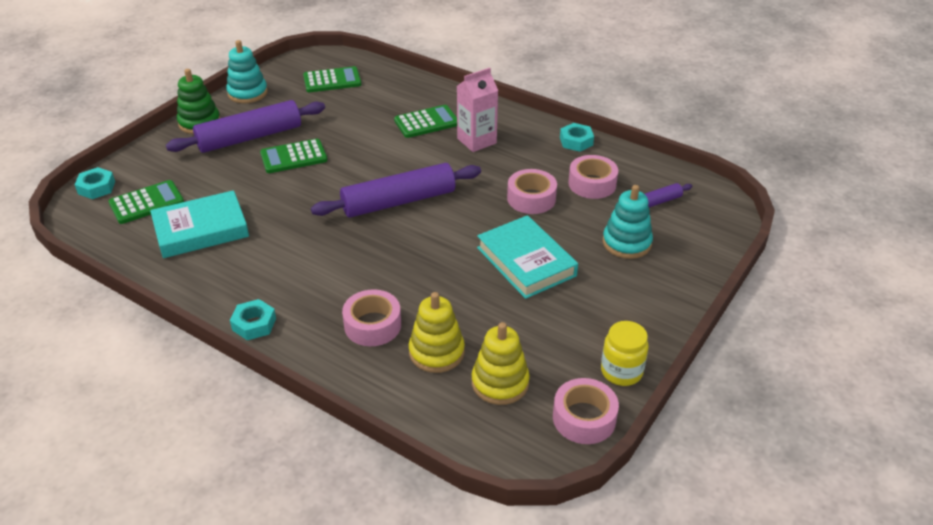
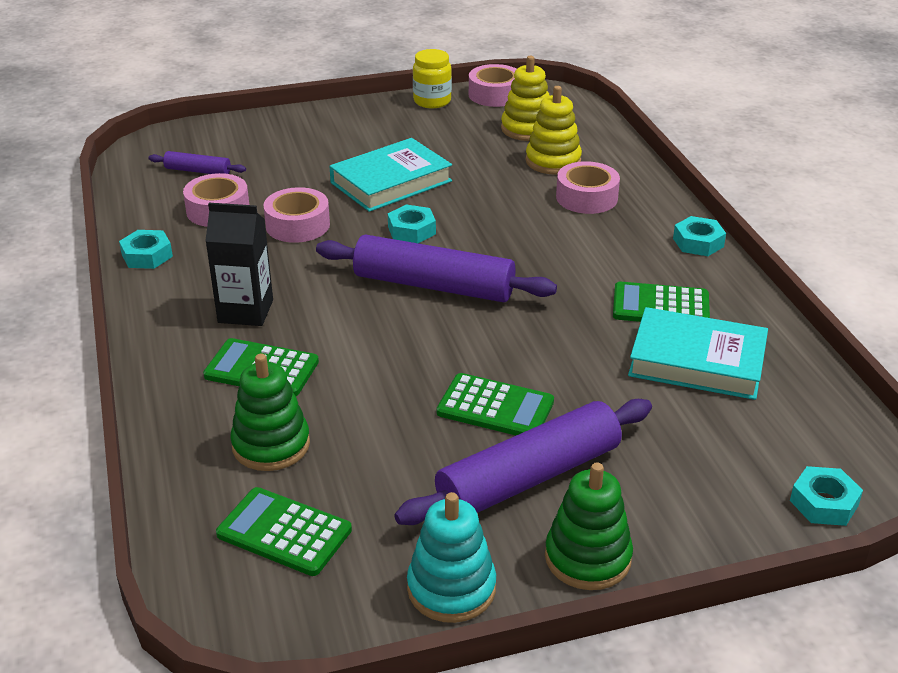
camera: 140 degrees left, 5 degrees down
green calculator [109,180,184,224] -> green calculator moved to [613,282,710,322]
purple rolling pin [166,100,325,153] -> purple rolling pin turned 45 degrees counterclockwise [394,399,652,525]
pink carton [457,68,498,152] -> black carton [205,203,273,326]
turquoise book [477,215,578,299] -> turquoise book turned 45 degrees clockwise [329,138,452,212]
turquoise stacking toy [603,185,653,259] -> none
none -> green stacking toy [230,354,310,471]
none -> turquoise nut [388,205,436,243]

---

● ACTIVITY: Return all lines of the material that have "degrees" in them.

● FINAL ANSWER:
camera: 140 degrees left, 5 degrees down
purple rolling pin [166,100,325,153] -> purple rolling pin turned 45 degrees counterclockwise [394,399,652,525]
turquoise book [477,215,578,299] -> turquoise book turned 45 degrees clockwise [329,138,452,212]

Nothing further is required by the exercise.